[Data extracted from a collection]
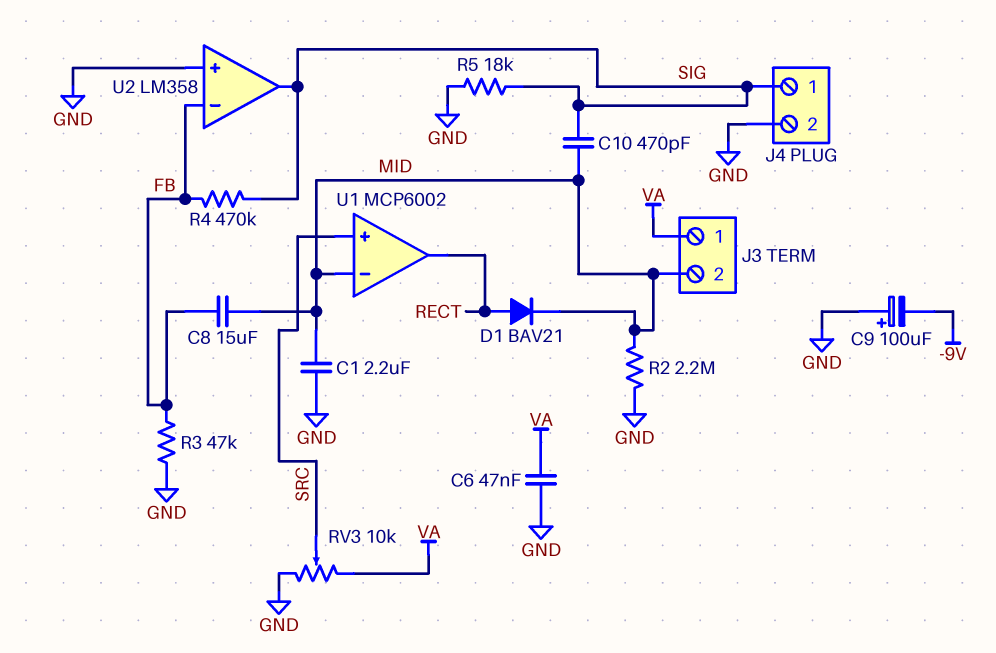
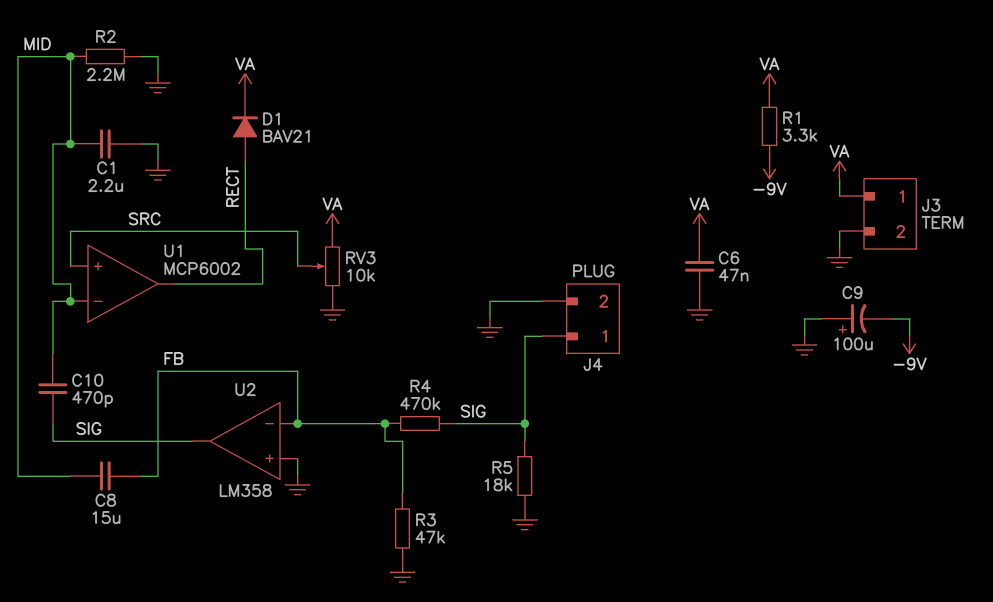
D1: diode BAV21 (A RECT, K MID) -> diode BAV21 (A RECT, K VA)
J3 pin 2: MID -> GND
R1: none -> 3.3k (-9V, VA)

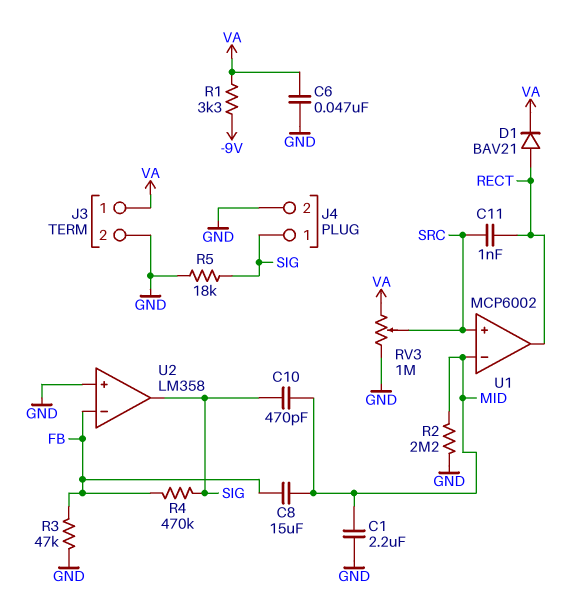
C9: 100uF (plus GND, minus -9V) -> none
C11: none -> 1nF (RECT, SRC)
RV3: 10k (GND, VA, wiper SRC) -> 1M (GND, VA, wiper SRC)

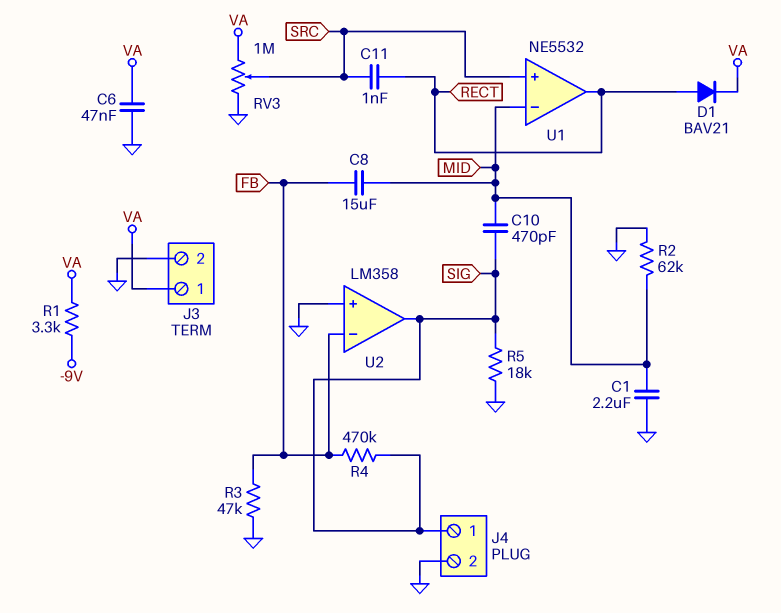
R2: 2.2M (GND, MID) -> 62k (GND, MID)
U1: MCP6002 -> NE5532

ACTIVITY:
Scan the data for lines containing "RECT" and copy all of them.

TASK SOLUTION:
D1: diode BAV21 (A RECT, K MID) -> diode BAV21 (A RECT, K VA)
C11: none -> 1nF (RECT, SRC)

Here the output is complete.